Task description: Count the lines in the records that contain the string "override". Give only the number.

Given data:
- - - - - - -

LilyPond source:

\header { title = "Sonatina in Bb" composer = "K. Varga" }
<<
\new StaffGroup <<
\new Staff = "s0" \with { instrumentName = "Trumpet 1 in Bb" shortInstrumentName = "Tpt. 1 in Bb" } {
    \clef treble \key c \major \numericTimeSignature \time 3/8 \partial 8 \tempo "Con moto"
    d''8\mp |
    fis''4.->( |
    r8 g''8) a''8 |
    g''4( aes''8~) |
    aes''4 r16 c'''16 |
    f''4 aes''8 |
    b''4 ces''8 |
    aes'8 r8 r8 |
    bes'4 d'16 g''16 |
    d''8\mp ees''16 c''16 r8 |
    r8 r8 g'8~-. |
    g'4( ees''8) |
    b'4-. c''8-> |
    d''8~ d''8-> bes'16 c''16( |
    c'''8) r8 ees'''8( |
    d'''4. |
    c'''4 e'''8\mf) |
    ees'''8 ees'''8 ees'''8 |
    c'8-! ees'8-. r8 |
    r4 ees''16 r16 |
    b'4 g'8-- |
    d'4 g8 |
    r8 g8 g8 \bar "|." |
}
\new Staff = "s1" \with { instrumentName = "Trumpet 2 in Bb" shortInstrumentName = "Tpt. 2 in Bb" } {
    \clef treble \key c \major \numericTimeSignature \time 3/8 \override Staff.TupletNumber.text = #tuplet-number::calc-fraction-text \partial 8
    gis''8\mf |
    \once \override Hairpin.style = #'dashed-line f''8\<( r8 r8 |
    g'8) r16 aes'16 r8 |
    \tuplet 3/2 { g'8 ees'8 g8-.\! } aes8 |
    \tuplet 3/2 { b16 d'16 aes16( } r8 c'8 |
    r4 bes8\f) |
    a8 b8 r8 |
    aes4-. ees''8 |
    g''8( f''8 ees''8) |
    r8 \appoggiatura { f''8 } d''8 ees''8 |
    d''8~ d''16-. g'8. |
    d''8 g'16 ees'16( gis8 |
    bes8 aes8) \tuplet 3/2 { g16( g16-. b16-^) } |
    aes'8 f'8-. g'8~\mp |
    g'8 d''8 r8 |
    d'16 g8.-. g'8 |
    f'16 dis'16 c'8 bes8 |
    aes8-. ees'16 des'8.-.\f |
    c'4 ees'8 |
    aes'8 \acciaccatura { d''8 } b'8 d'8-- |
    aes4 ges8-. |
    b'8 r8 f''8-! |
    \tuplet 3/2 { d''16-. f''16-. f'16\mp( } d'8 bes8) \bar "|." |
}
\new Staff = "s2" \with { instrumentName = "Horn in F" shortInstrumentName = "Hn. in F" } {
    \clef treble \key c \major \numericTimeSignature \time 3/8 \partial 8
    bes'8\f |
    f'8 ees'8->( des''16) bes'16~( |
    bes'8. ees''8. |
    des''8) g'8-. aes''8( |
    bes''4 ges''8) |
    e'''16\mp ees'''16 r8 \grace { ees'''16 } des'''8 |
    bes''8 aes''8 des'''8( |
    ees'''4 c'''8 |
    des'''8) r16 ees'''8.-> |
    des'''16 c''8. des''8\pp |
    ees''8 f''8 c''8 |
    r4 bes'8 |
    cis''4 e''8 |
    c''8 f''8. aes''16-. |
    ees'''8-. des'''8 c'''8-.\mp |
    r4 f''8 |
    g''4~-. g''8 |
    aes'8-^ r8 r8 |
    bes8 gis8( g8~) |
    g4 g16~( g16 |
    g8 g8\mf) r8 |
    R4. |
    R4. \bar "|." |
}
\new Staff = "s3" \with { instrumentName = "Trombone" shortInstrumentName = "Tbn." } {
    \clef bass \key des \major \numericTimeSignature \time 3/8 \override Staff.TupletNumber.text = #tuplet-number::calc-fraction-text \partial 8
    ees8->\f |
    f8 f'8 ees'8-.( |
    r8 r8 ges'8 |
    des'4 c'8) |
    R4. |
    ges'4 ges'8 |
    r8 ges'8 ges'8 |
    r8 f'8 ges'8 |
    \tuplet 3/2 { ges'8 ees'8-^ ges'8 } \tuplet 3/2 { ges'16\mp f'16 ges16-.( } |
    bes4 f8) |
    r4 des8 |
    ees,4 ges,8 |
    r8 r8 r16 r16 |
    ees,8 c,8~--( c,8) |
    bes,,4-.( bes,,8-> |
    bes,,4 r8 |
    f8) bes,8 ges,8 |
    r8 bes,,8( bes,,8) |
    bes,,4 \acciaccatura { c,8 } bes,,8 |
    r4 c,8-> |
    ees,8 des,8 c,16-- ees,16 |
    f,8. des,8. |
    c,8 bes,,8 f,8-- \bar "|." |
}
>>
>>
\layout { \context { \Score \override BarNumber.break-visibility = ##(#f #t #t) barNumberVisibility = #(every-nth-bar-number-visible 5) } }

- - - - - - -

Completed exercise: 4